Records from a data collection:
------------------------------

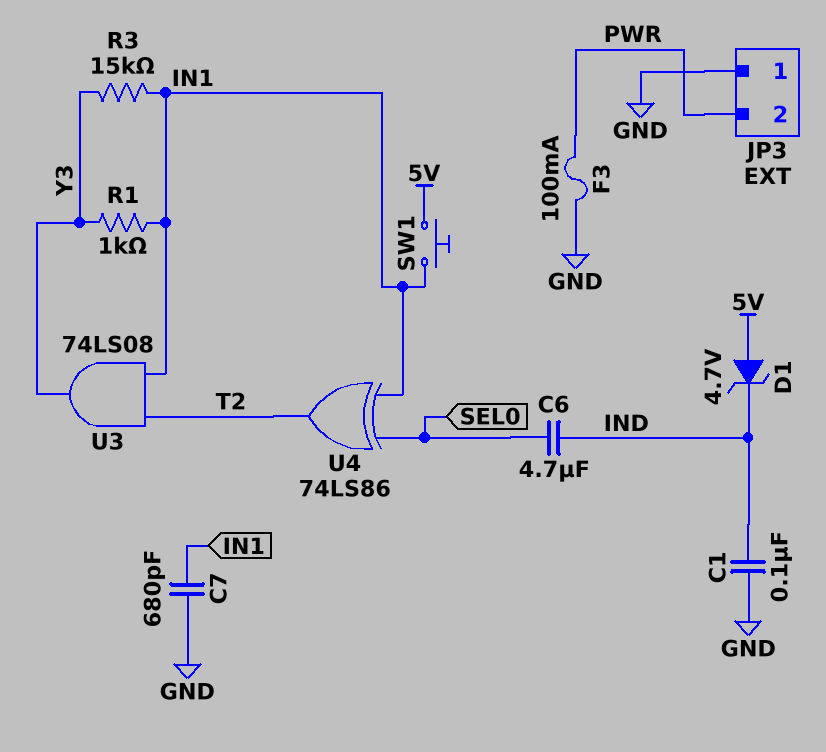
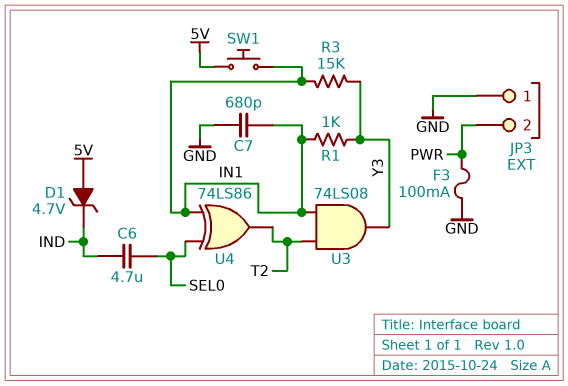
C1: 100nF (GND, IND) -> none

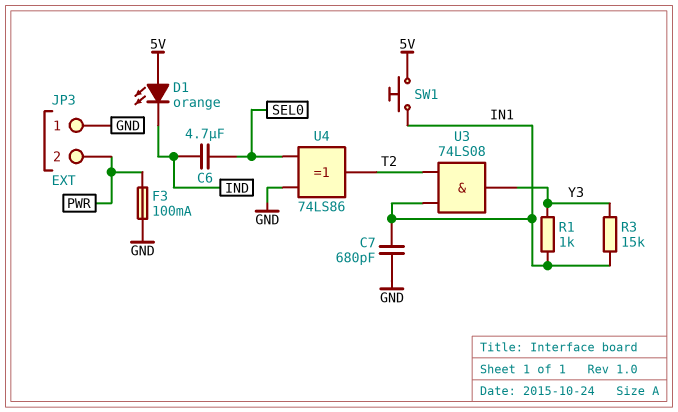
D1: zener 4.7V (A 5V, K IND) -> LED orange (A 5V, K IND)
U4: XOR 74LS86 (in IN1, in SEL0, out T2) -> XOR 74LS86 (in GND, in SEL0, out T2)

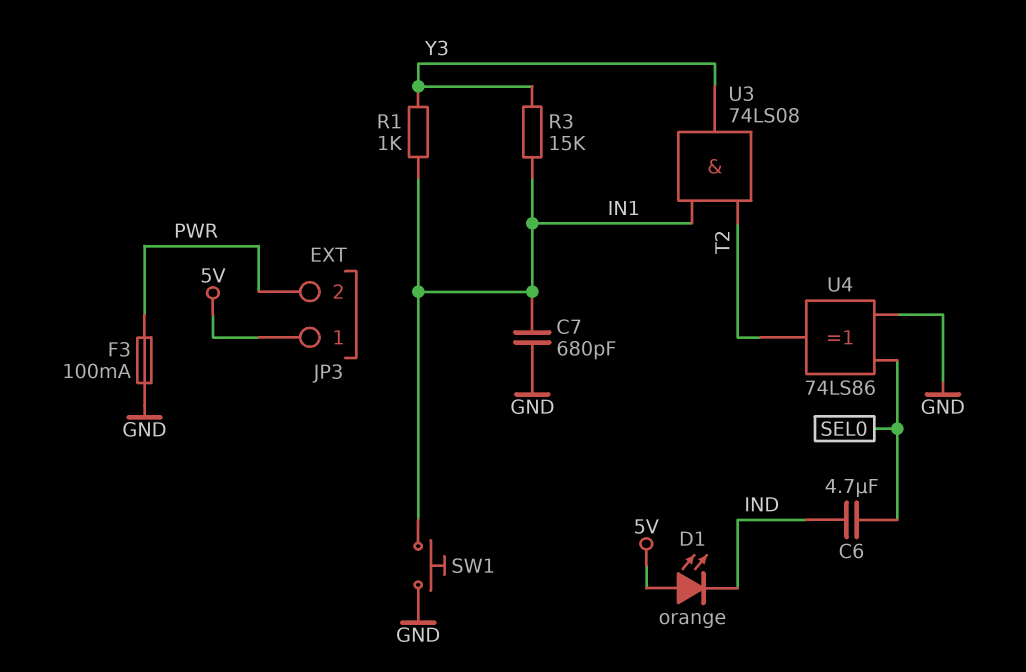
JP3 pin 1: GND -> 5V
SW1: button (5V, IN1) -> button (GND, IN1)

------------------------------

#### Assigned task
All lines from the line with "U4: XOR 74LS86" through the final line of the data, both included, are to be repeated exactly; no other lines and no pictures.

#### Answer to the problem
U4: XOR 74LS86 (in IN1, in SEL0, out T2) -> XOR 74LS86 (in GND, in SEL0, out T2)

JP3 pin 1: GND -> 5V
SW1: button (5V, IN1) -> button (GND, IN1)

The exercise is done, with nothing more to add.